WORK ITEM:
Each line of the entries below that includes "none" belongs in your answer.

EXTRACTED INFORMATION:

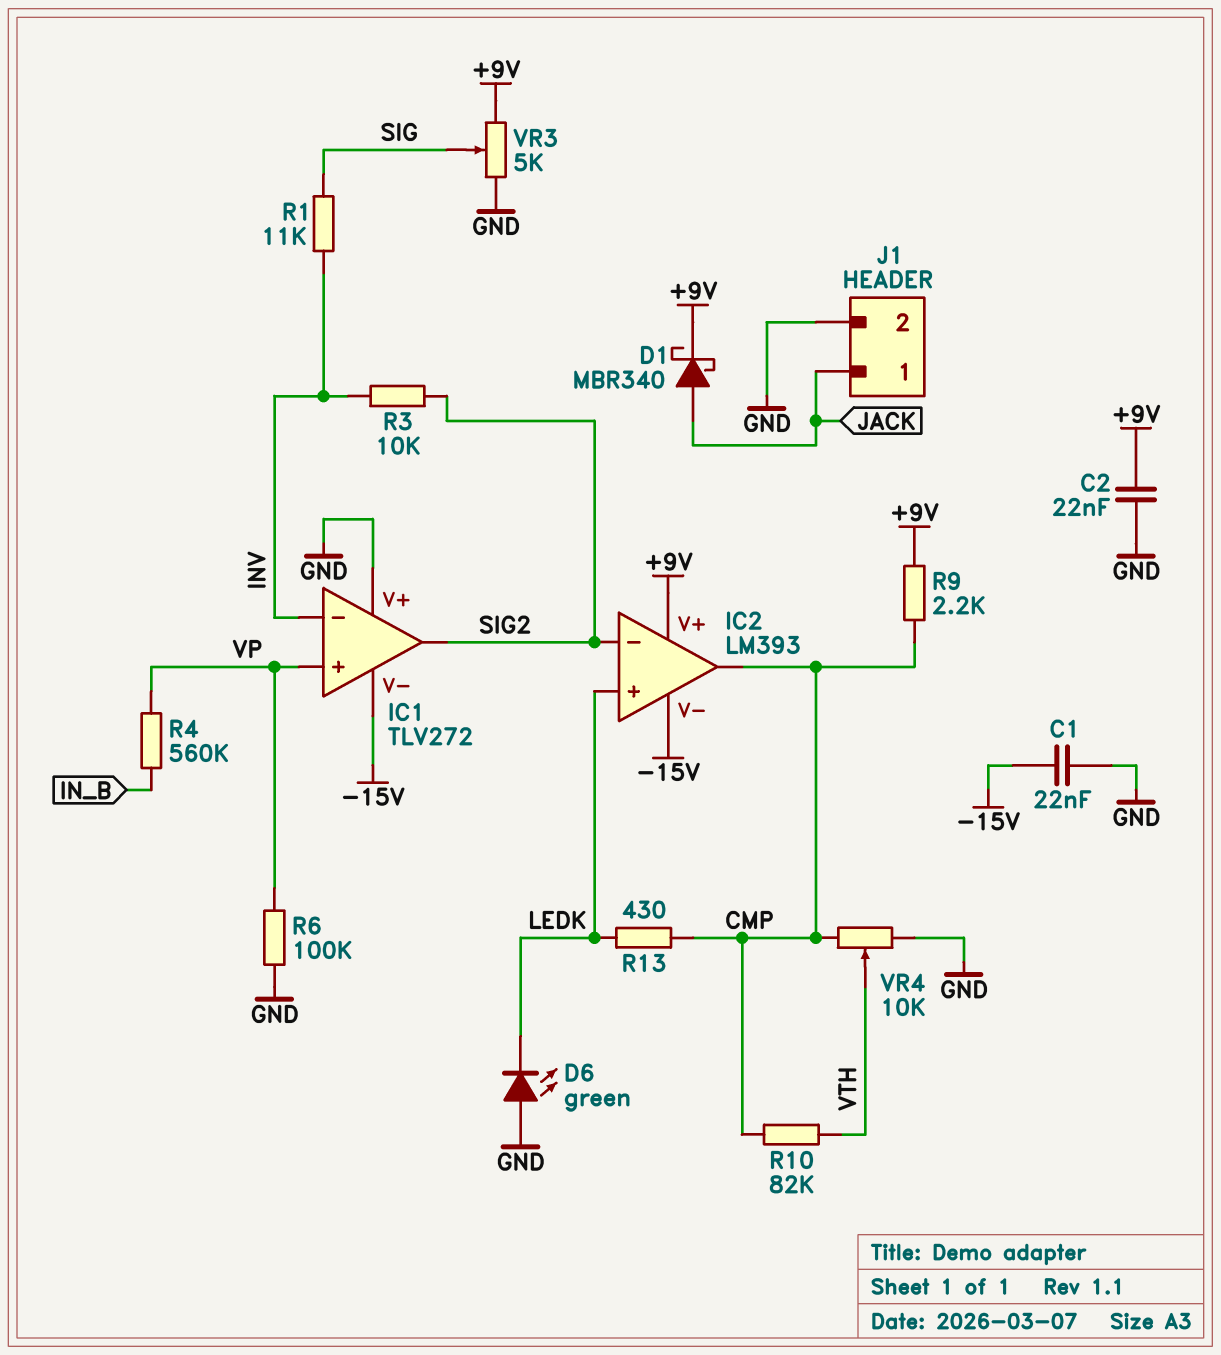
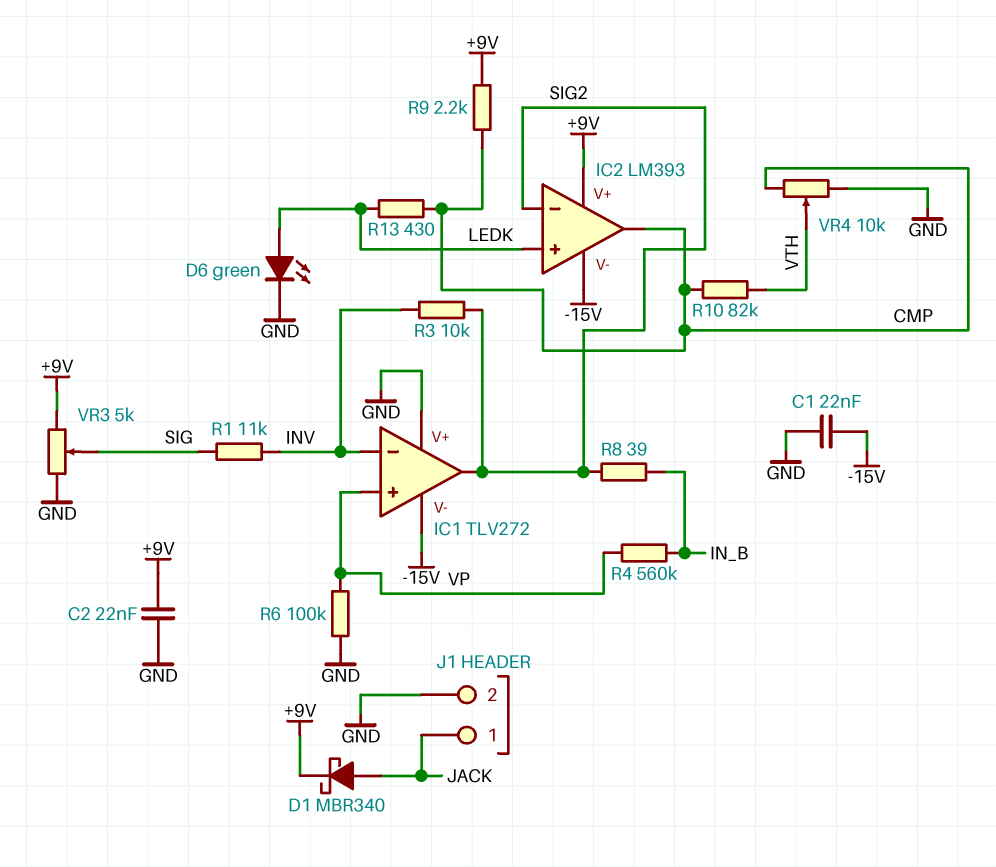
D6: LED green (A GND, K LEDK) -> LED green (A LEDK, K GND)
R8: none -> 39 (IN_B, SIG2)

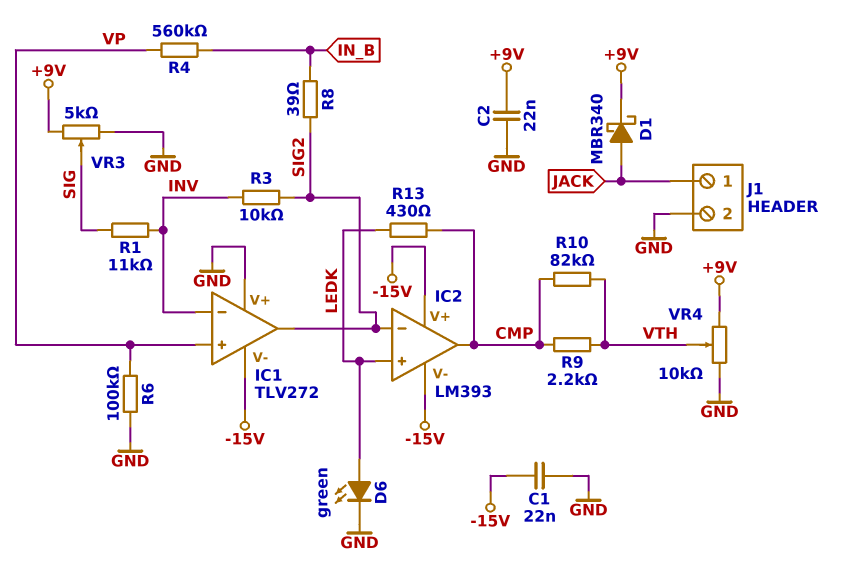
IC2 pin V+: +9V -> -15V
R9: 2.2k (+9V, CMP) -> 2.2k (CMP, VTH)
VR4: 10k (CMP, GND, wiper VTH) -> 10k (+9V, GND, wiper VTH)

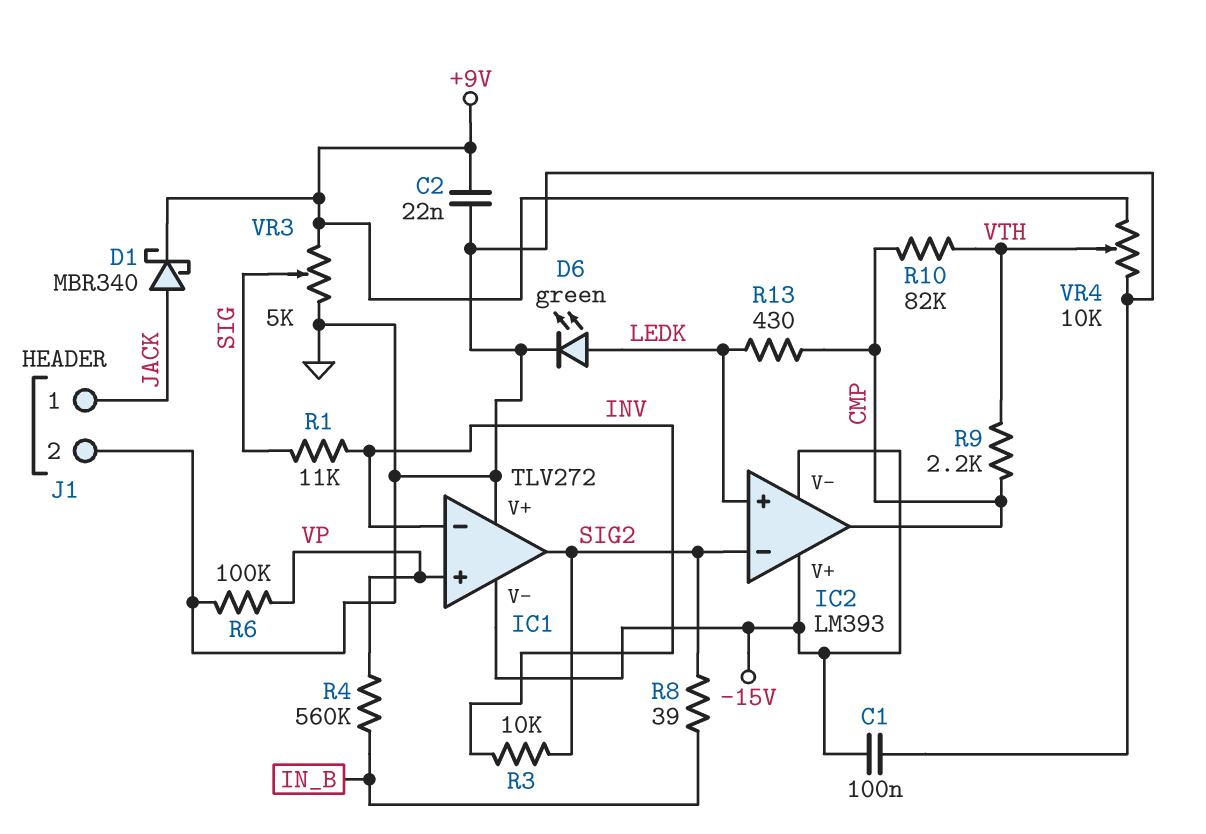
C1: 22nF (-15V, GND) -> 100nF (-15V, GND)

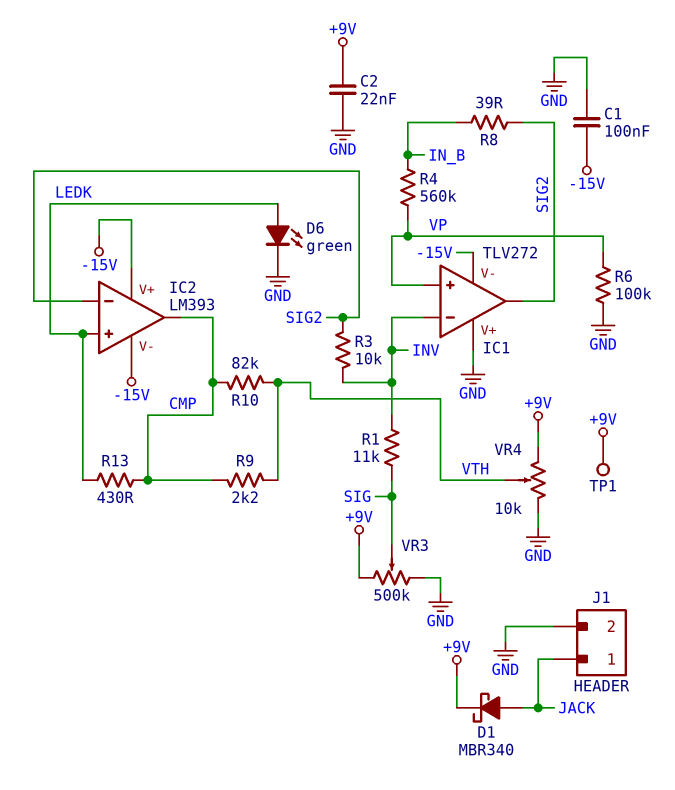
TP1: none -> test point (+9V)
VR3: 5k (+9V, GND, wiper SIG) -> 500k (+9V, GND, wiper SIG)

--

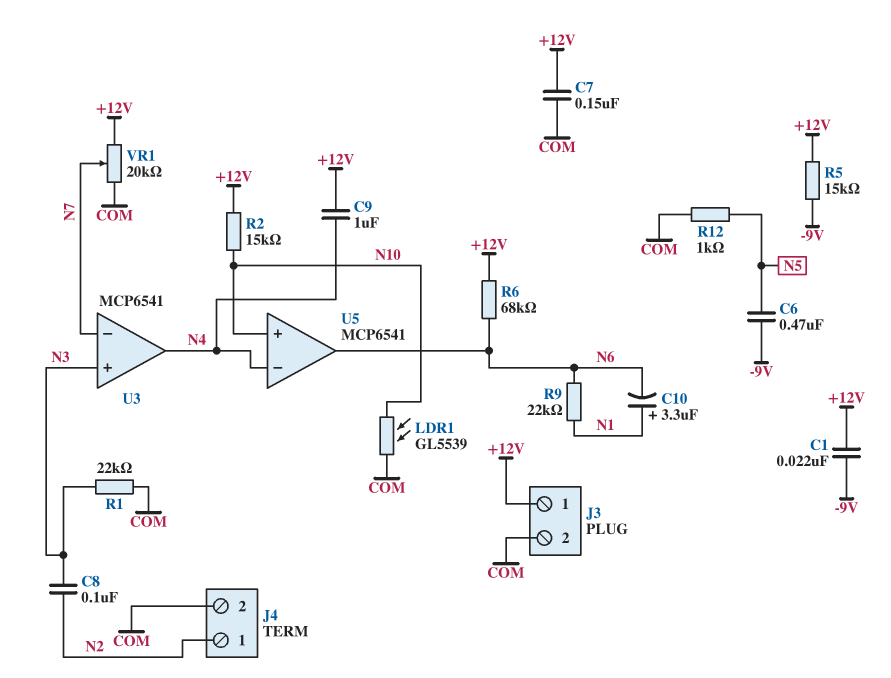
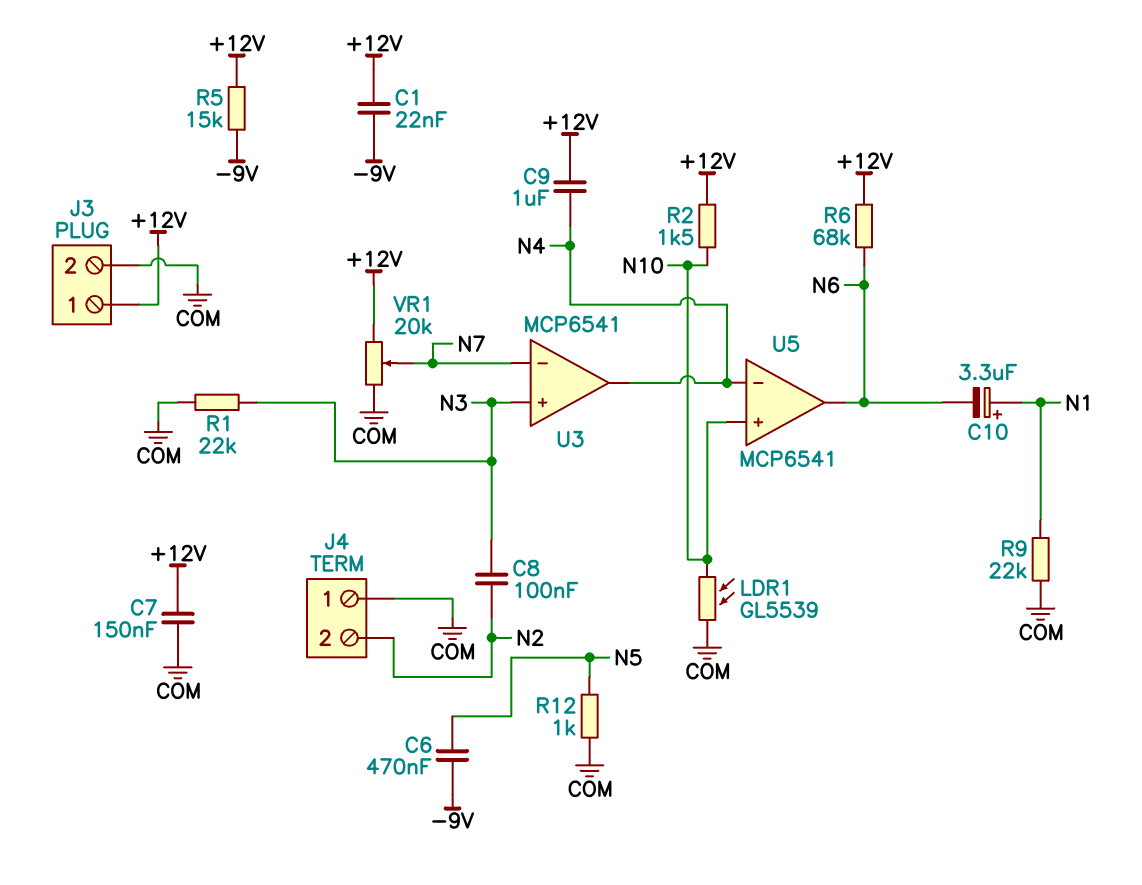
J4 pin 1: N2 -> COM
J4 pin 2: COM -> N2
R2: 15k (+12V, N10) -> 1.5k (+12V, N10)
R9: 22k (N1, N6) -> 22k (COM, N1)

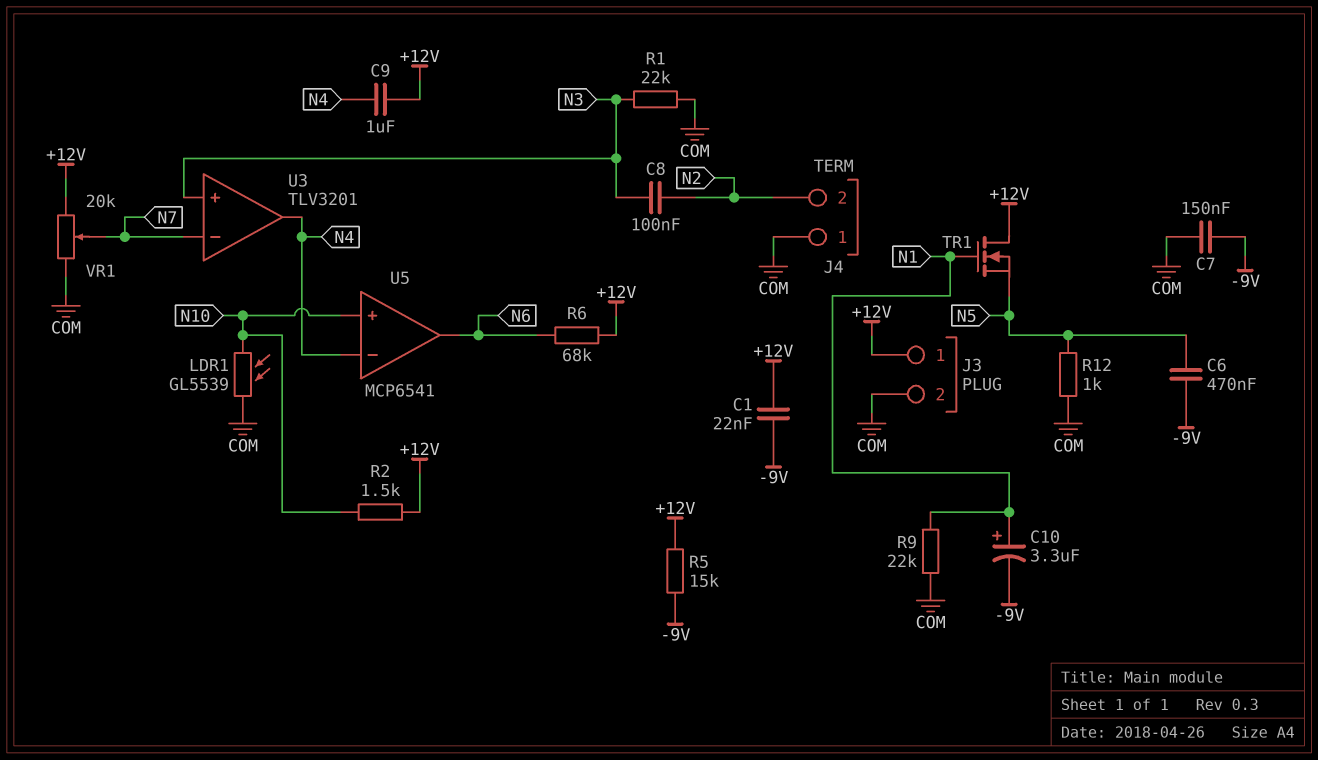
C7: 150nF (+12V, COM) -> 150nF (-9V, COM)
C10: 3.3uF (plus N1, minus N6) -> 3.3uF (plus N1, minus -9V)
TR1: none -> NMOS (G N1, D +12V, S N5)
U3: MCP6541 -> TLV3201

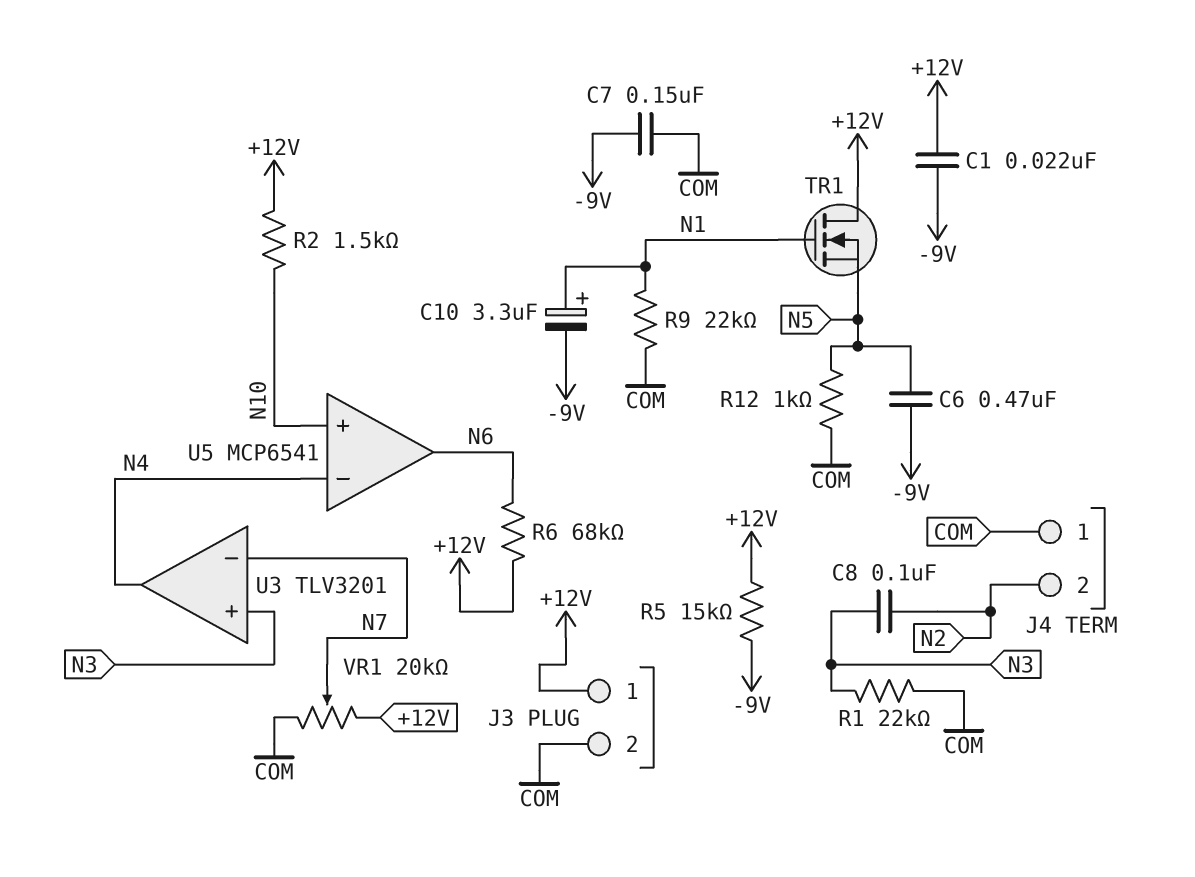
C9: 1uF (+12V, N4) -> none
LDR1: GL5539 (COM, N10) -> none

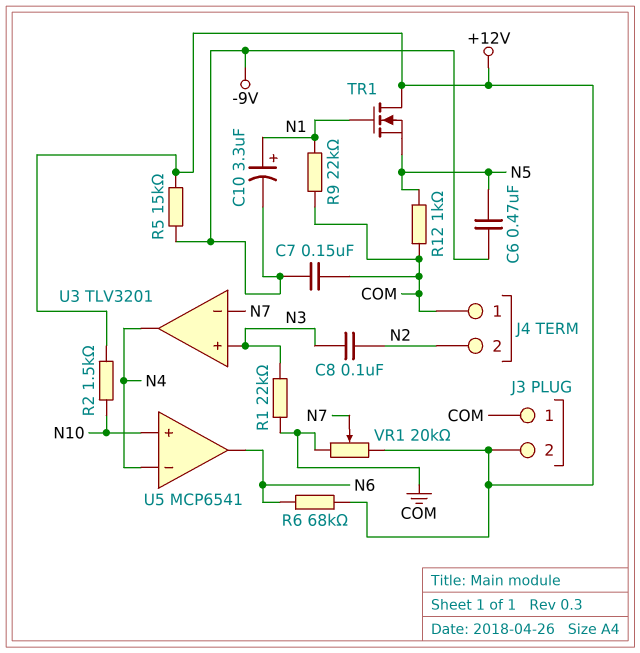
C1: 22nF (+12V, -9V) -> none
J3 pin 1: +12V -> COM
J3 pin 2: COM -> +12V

FINISHED TASK:
R8: none -> 39 (IN_B, SIG2)
TP1: none -> test point (+9V)
TR1: none -> NMOS (G N1, D +12V, S N5)
C9: 1uF (+12V, N4) -> none
LDR1: GL5539 (COM, N10) -> none
C1: 22nF (+12V, -9V) -> none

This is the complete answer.